◆ **Task to carry out**
Retype the entries below exactly, but begin at the line containing "(658, 259) = (311, 383): green" and end at the last line.

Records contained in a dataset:
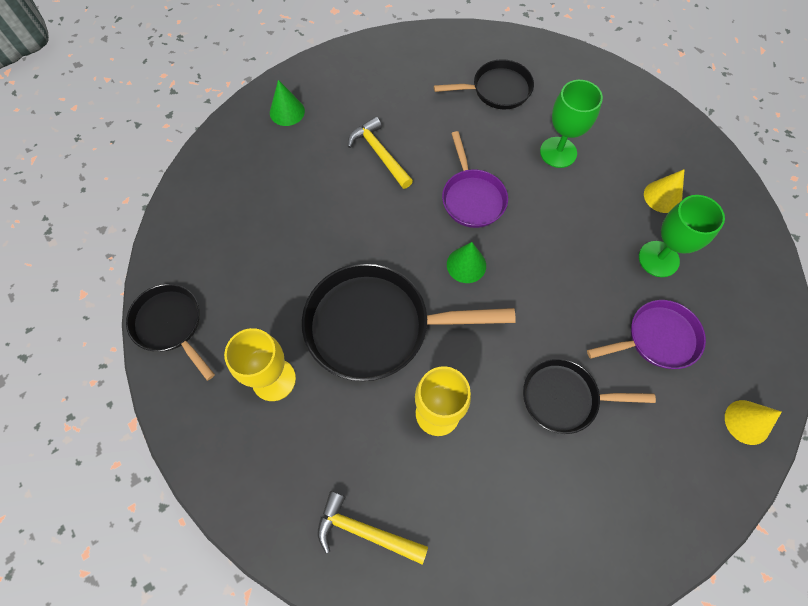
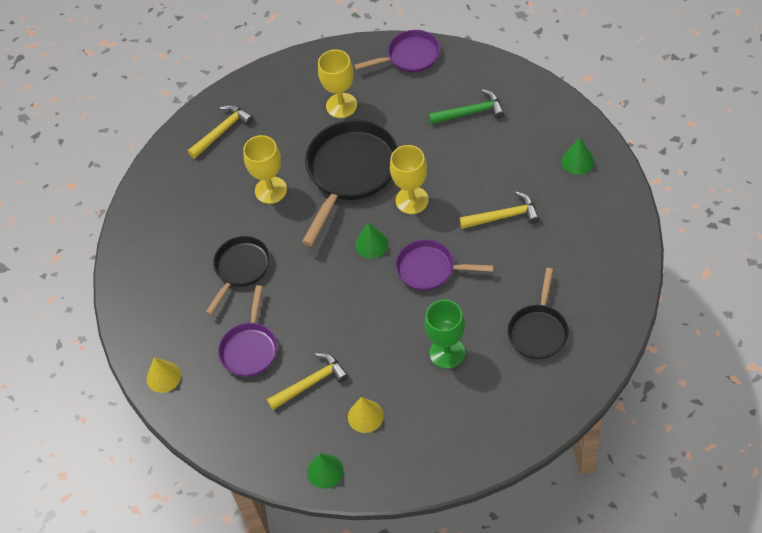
camera: 120 degrees right, 10 degrees down
(171, 325) = (410, 56): black pan -> purple pan
(247, 227) = (471, 112): none -> green hammer
(391, 245) = (412, 200): none -> yellow goblet
(658, 259) = (311, 383): green goblet -> yellow hammer
(737, 209) = (325, 471): none -> green cone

◆ **Expected output**
(658, 259) = (311, 383): green goblet -> yellow hammer
(737, 209) = (325, 471): none -> green cone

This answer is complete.